#### SUPPLIED INFORMATION ####

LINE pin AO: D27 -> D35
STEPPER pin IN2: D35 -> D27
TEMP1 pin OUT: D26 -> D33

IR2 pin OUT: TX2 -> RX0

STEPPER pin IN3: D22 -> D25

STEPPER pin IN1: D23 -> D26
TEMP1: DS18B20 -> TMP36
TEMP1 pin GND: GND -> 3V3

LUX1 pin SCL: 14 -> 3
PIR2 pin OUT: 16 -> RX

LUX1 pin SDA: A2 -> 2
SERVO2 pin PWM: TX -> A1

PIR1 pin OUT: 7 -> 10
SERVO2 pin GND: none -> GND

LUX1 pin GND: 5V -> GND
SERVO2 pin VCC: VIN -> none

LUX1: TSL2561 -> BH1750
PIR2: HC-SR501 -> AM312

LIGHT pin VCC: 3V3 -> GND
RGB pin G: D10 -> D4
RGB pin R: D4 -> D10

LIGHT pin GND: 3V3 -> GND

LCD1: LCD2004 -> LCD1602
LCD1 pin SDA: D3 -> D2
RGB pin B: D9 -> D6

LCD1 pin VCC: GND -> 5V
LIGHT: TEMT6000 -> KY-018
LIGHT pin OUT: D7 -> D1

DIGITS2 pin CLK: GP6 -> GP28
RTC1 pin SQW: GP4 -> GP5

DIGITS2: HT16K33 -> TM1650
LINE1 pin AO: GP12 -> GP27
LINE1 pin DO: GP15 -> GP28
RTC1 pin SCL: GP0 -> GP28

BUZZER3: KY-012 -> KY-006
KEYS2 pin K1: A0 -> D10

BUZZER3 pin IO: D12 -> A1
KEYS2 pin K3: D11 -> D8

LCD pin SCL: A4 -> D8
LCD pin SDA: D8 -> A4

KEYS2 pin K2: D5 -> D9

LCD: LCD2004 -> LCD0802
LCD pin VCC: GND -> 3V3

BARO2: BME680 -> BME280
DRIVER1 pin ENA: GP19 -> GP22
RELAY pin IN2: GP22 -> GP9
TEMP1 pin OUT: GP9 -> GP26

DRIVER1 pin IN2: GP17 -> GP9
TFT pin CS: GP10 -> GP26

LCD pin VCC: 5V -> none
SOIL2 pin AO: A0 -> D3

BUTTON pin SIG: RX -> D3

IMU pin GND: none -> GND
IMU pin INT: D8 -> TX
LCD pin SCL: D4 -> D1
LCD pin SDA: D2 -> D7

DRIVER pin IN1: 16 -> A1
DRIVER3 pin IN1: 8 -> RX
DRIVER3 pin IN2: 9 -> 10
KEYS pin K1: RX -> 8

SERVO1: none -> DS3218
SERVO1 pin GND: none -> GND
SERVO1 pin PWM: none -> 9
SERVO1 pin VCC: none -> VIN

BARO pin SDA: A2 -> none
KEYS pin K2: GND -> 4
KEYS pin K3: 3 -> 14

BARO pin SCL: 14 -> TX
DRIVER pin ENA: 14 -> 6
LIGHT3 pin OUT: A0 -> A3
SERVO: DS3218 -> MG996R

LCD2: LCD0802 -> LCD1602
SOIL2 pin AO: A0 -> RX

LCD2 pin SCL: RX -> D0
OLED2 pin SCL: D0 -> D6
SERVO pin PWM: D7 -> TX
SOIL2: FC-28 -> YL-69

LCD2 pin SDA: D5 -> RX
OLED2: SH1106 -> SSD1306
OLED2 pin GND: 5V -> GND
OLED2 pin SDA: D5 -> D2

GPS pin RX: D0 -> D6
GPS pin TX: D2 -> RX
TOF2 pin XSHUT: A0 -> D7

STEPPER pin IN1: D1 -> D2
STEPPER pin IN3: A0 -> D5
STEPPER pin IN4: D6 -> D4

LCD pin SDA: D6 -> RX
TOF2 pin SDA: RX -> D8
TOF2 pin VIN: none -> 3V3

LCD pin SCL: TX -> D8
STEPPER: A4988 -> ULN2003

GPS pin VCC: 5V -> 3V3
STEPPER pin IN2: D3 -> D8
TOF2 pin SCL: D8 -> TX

####

Reproduce the entire listing so that it matches the original in every line.

* RESPONSE AREA
LINE pin AO: D27 -> D35
STEPPER pin IN2: D35 -> D27
TEMP1 pin OUT: D26 -> D33

IR2 pin OUT: TX2 -> RX0

STEPPER pin IN3: D22 -> D25

STEPPER pin IN1: D23 -> D26
TEMP1: DS18B20 -> TMP36
TEMP1 pin GND: GND -> 3V3

LUX1 pin SCL: 14 -> 3
PIR2 pin OUT: 16 -> RX

LUX1 pin SDA: A2 -> 2
SERVO2 pin PWM: TX -> A1

PIR1 pin OUT: 7 -> 10
SERVO2 pin GND: none -> GND

LUX1 pin GND: 5V -> GND
SERVO2 pin VCC: VIN -> none

LUX1: TSL2561 -> BH1750
PIR2: HC-SR501 -> AM312

LIGHT pin VCC: 3V3 -> GND
RGB pin G: D10 -> D4
RGB pin R: D4 -> D10

LIGHT pin GND: 3V3 -> GND

LCD1: LCD2004 -> LCD1602
LCD1 pin SDA: D3 -> D2
RGB pin B: D9 -> D6

LCD1 pin VCC: GND -> 5V
LIGHT: TEMT6000 -> KY-018
LIGHT pin OUT: D7 -> D1

DIGITS2 pin CLK: GP6 -> GP28
RTC1 pin SQW: GP4 -> GP5

DIGITS2: HT16K33 -> TM1650
LINE1 pin AO: GP12 -> GP27
LINE1 pin DO: GP15 -> GP28
RTC1 pin SCL: GP0 -> GP28

BUZZER3: KY-012 -> KY-006
KEYS2 pin K1: A0 -> D10

BUZZER3 pin IO: D12 -> A1
KEYS2 pin K3: D11 -> D8

LCD pin SCL: A4 -> D8
LCD pin SDA: D8 -> A4

KEYS2 pin K2: D5 -> D9

LCD: LCD2004 -> LCD0802
LCD pin VCC: GND -> 3V3

BARO2: BME680 -> BME280
DRIVER1 pin ENA: GP19 -> GP22
RELAY pin IN2: GP22 -> GP9
TEMP1 pin OUT: GP9 -> GP26

DRIVER1 pin IN2: GP17 -> GP9
TFT pin CS: GP10 -> GP26

LCD pin VCC: 5V -> none
SOIL2 pin AO: A0 -> D3

BUTTON pin SIG: RX -> D3

IMU pin GND: none -> GND
IMU pin INT: D8 -> TX
LCD pin SCL: D4 -> D1
LCD pin SDA: D2 -> D7

DRIVER pin IN1: 16 -> A1
DRIVER3 pin IN1: 8 -> RX
DRIVER3 pin IN2: 9 -> 10
KEYS pin K1: RX -> 8

SERVO1: none -> DS3218
SERVO1 pin GND: none -> GND
SERVO1 pin PWM: none -> 9
SERVO1 pin VCC: none -> VIN

BARO pin SDA: A2 -> none
KEYS pin K2: GND -> 4
KEYS pin K3: 3 -> 14

BARO pin SCL: 14 -> TX
DRIVER pin ENA: 14 -> 6
LIGHT3 pin OUT: A0 -> A3
SERVO: DS3218 -> MG996R

LCD2: LCD0802 -> LCD1602
SOIL2 pin AO: A0 -> RX

LCD2 pin SCL: RX -> D0
OLED2 pin SCL: D0 -> D6
SERVO pin PWM: D7 -> TX
SOIL2: FC-28 -> YL-69

LCD2 pin SDA: D5 -> RX
OLED2: SH1106 -> SSD1306
OLED2 pin GND: 5V -> GND
OLED2 pin SDA: D5 -> D2

GPS pin RX: D0 -> D6
GPS pin TX: D2 -> RX
TOF2 pin XSHUT: A0 -> D7

STEPPER pin IN1: D1 -> D2
STEPPER pin IN3: A0 -> D5
STEPPER pin IN4: D6 -> D4

LCD pin SDA: D6 -> RX
TOF2 pin SDA: RX -> D8
TOF2 pin VIN: none -> 3V3

LCD pin SCL: TX -> D8
STEPPER: A4988 -> ULN2003

GPS pin VCC: 5V -> 3V3
STEPPER pin IN2: D3 -> D8
TOF2 pin SCL: D8 -> TX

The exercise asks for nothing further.